→ Task statement: Retrieve all lines below that have the string "none".

The records below:

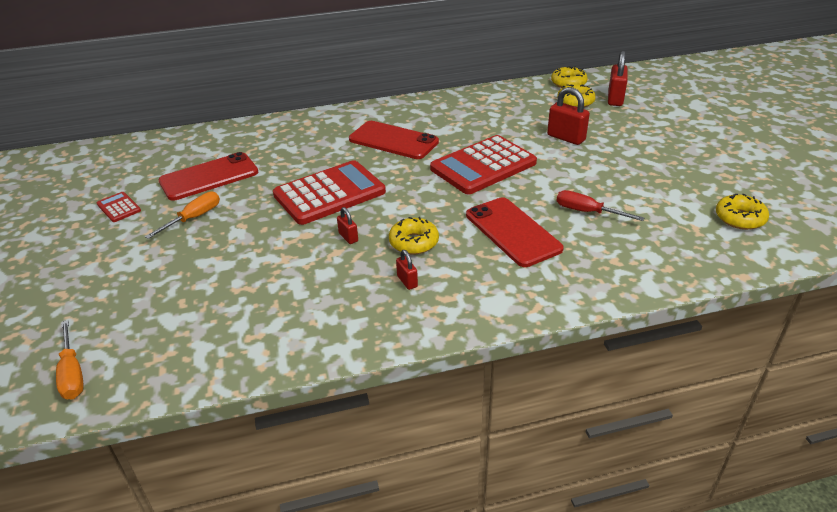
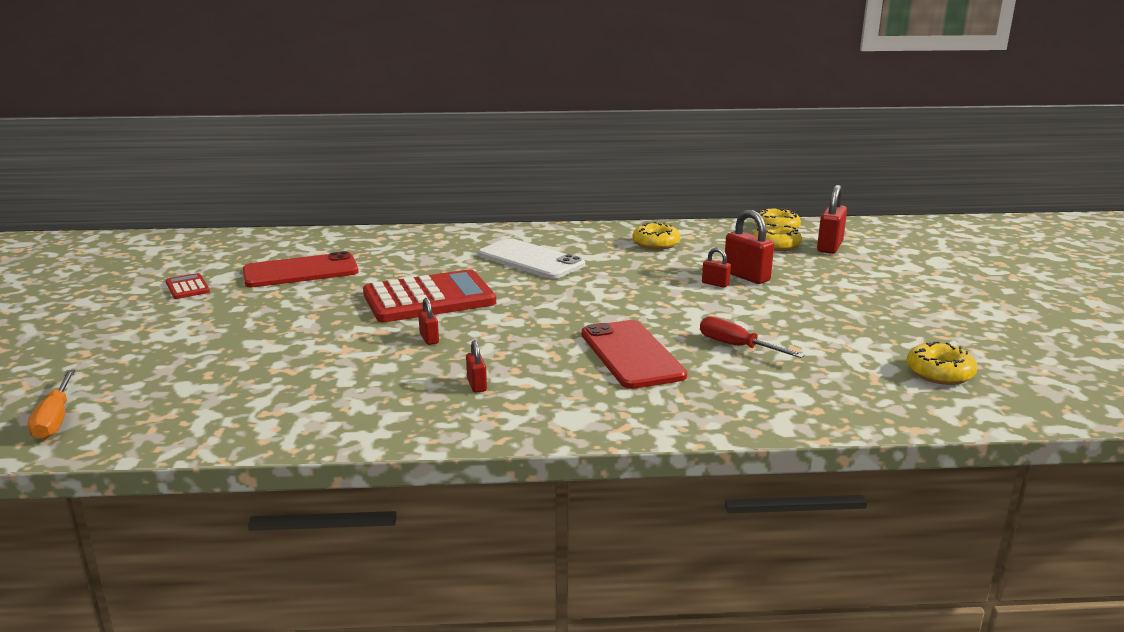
camera: 10 degrees right, 15 degrees down
(194, 218) = (263, 304): orange screwdriver -> none
(393, 140) = (531, 260): red phone -> white phone
(414, 242) = (504, 351): yellow donut -> yellow donut (656, 244)
(483, 166) = (627, 292): red calculator -> none
(546, 148) = (715, 284): none -> red padlock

End of The records.

→ Answer:
(194, 218) = (263, 304): orange screwdriver -> none
(483, 166) = (627, 292): red calculator -> none
(546, 148) = (715, 284): none -> red padlock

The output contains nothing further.